Dataset entries

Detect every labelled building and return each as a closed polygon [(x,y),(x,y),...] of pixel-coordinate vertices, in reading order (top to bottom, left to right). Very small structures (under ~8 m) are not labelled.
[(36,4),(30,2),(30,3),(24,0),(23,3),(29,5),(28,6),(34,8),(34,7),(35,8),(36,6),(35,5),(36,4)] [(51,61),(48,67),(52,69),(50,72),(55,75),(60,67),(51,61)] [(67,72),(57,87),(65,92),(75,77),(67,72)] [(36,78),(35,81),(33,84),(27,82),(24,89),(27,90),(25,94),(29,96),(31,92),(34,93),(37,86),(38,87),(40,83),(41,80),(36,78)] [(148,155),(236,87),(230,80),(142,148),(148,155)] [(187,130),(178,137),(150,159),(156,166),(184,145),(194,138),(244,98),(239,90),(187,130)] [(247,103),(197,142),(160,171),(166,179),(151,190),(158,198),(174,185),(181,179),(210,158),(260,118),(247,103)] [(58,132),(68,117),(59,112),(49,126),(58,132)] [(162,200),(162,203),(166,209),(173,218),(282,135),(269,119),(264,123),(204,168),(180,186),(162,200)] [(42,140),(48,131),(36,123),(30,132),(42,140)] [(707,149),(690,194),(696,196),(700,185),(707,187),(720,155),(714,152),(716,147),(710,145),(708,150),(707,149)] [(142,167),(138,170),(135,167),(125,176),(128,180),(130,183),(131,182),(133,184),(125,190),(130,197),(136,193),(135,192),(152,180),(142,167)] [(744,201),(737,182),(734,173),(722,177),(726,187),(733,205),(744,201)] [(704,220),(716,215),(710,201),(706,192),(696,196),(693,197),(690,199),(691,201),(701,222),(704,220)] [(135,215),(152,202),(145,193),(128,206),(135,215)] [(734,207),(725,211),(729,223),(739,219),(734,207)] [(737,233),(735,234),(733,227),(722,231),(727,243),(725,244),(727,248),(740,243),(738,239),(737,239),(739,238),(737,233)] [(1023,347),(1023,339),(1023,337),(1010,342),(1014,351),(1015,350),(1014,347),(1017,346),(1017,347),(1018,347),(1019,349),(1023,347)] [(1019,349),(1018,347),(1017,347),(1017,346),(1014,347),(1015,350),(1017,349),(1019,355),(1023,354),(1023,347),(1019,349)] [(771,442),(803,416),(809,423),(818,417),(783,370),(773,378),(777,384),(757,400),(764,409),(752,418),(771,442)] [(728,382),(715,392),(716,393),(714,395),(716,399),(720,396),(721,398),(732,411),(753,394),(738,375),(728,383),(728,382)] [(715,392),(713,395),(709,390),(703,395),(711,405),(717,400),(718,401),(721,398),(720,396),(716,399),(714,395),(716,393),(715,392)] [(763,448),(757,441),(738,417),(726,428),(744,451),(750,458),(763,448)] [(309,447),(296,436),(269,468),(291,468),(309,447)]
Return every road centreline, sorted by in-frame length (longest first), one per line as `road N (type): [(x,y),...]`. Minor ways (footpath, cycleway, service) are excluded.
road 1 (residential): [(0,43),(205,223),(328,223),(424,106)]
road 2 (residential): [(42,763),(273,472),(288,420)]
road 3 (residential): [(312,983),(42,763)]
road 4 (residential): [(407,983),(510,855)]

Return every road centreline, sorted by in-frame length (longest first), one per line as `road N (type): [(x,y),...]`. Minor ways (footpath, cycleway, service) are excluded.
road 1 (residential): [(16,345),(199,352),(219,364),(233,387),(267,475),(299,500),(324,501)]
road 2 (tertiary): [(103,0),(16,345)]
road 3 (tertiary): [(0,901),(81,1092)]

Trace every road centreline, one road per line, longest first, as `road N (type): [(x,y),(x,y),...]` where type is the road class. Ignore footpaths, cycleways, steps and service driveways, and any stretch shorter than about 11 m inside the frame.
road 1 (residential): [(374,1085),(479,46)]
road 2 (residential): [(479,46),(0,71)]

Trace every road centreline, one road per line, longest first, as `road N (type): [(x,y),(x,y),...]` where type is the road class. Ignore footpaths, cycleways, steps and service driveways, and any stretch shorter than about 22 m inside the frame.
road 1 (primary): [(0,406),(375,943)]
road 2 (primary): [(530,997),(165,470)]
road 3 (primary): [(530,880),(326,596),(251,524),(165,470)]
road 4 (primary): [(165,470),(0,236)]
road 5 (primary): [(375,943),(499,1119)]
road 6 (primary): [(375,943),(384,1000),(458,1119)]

_To do:_
Please retype, without any change, the line containing "11 m inside the frame." and every line after it to the end of the entries above, and only those.

_Response area:_
Trace every road centreline, one road per line, longest first, as `road N (type): [(x,y),(x,y),...]` where type is the road class. Ignore footpaths, cycleways, steps and service driveways, and any stretch shorter than about 11 m inside the frame.
road 1 (residential): [(374,1085),(479,46)]
road 2 (residential): [(479,46),(0,71)]

Trace every road centreline, one road per line, longest first, as `road N (type): [(x,y),(x,y),...]` where type is the road class. Ignore footpaths, cycleways, steps and service driveways, and any stretch shorter than about 22 m inside the frame.
road 1 (primary): [(0,406),(375,943)]
road 2 (primary): [(530,997),(165,470)]
road 3 (primary): [(530,880),(326,596),(251,524),(165,470)]
road 4 (primary): [(165,470),(0,236)]
road 5 (primary): [(375,943),(499,1119)]
road 6 (primary): [(375,943),(384,1000),(458,1119)]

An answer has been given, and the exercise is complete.